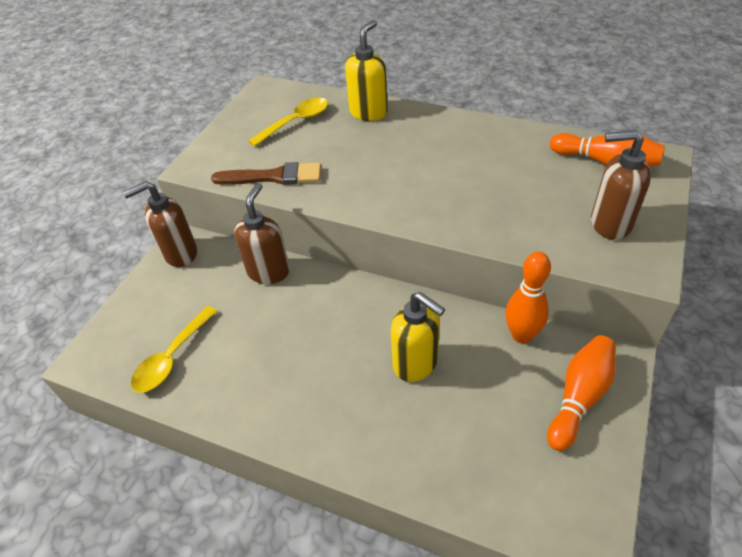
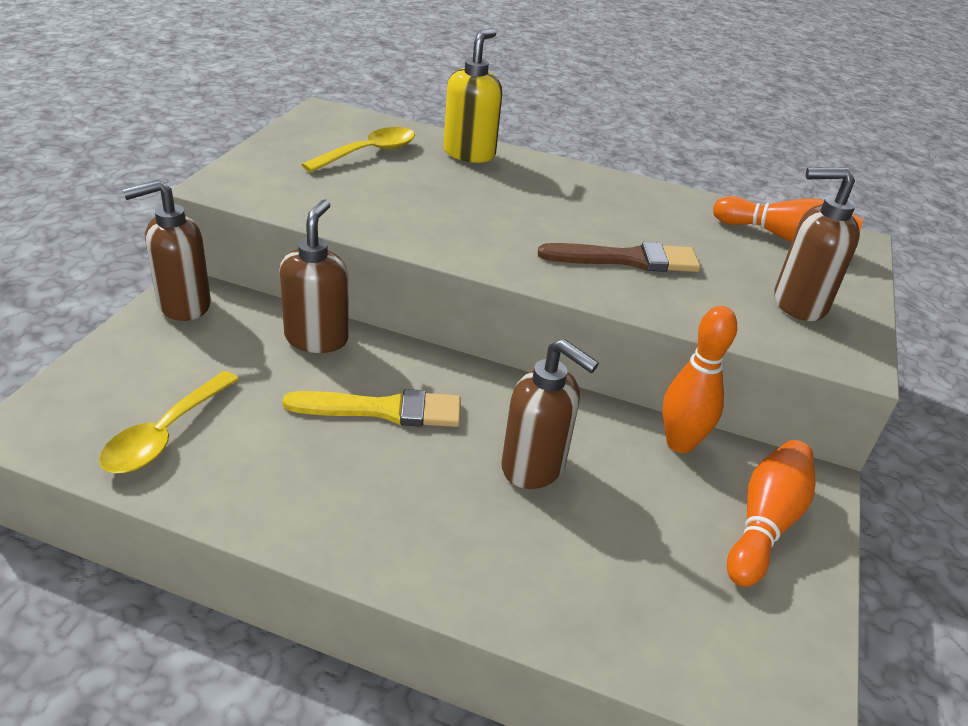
camera: 10 degrees left, 10 degrees down
(273, 177) = (338, 209): brown brush -> brown brush (627, 259)
(314, 326) = (384, 410): none -> yellow brush
(416, 363) = (534, 467): yellow soap dispenser -> brown soap dispenser

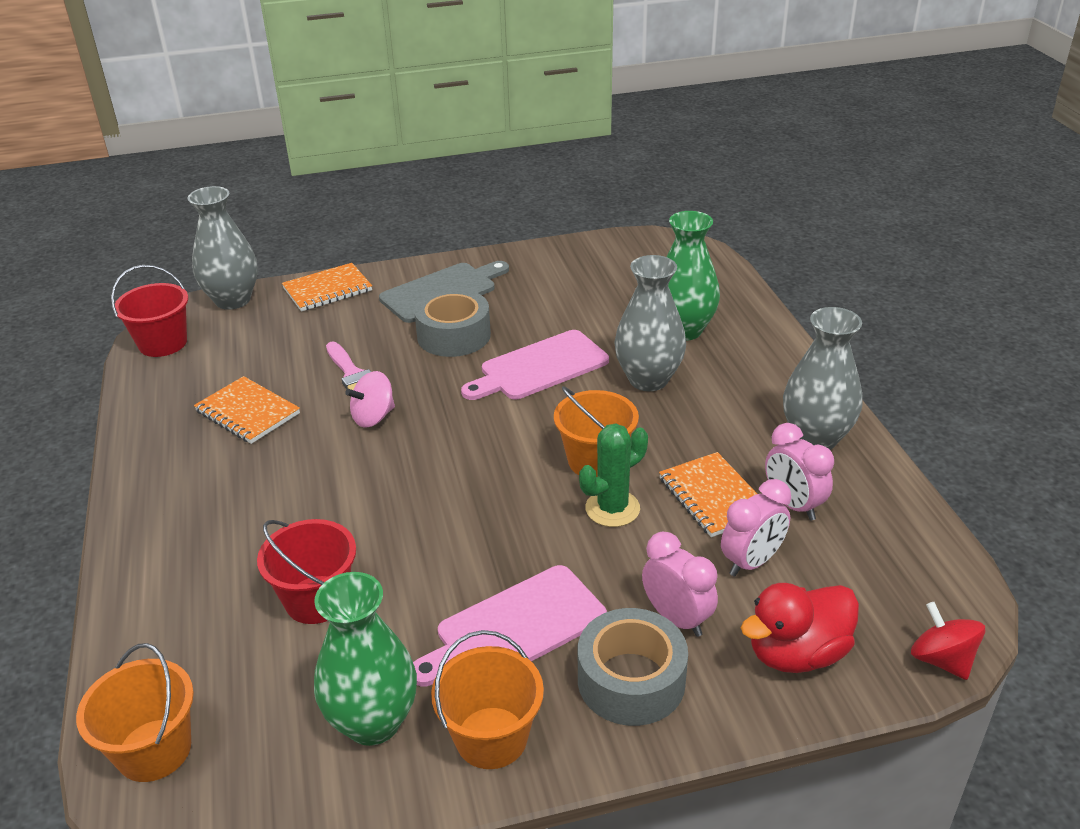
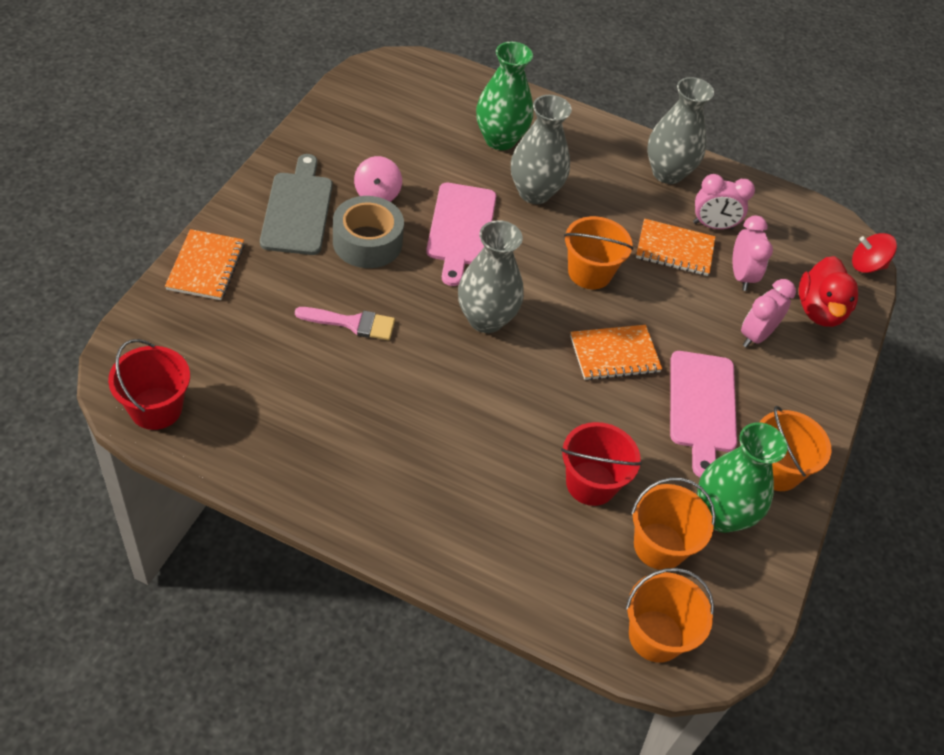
camera: 60 degrees left, 15 degrees up
(233, 300) = (142, 330): grey vase -> grey vase (486, 319)
(247, 412) = (332, 408): orange notebook -> orange notebook (614, 354)
(280, 692) = (659, 546): none -> orange bucket
(373, 417) = (421, 344): pink spinning top -> pink spinning top (377, 194)
(612, 508) = (642, 297): green cactus -> none
(631, 680) = (783, 386): grey tape -> none
(677, 618) = (755, 336): pink clock -> pink clock turned 45 degrees counterclockwise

——

◆ **To do**
An exact printout of the entries is wanted, covering the first line through the line holding "(233, 300) = (142, 330): grey", with pictures kept out of it.

◆ **Answer section**
camera: 10 degrees left, 10 degrees down
(273, 177) = (338, 209): brown brush -> brown brush (627, 259)
(314, 326) = (384, 410): none -> yellow brush
(416, 363) = (534, 467): yellow soap dispenser -> brown soap dispenser

camera: 60 degrees left, 15 degrees up
(233, 300) = (142, 330): grey vase -> grey vase (486, 319)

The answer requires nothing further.